● **Task brief**: Pictures are to be dropped. Everything else in the listing gets copied exactly.

● **Data extract**:
*** Block opens ***

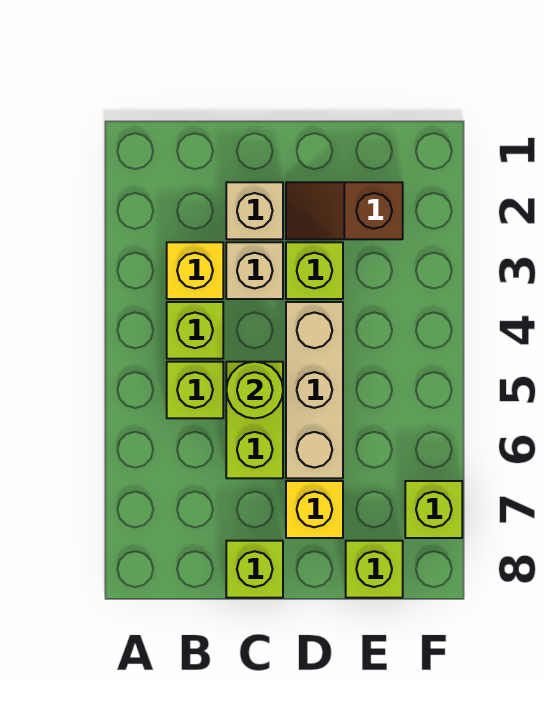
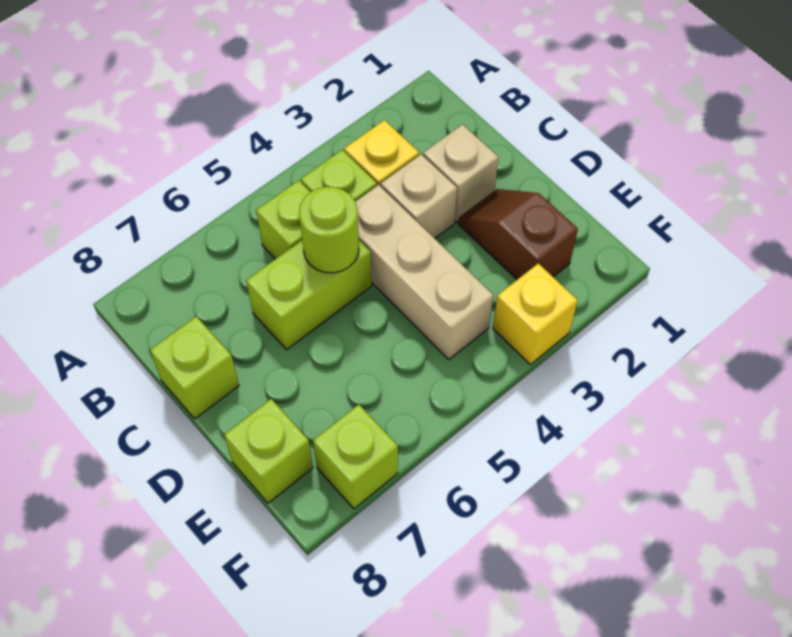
lime brick D3 level 1 -> none
tan brick D4:D6 level 1 -> tan brick C4:E4 level 1
yellow brick D7 level 1 -> yellow brick F3 level 1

*** Block closes ***

● **Written solution**:
lime brick D3 level 1 -> none
tan brick D4:D6 level 1 -> tan brick C4:E4 level 1
yellow brick D7 level 1 -> yellow brick F3 level 1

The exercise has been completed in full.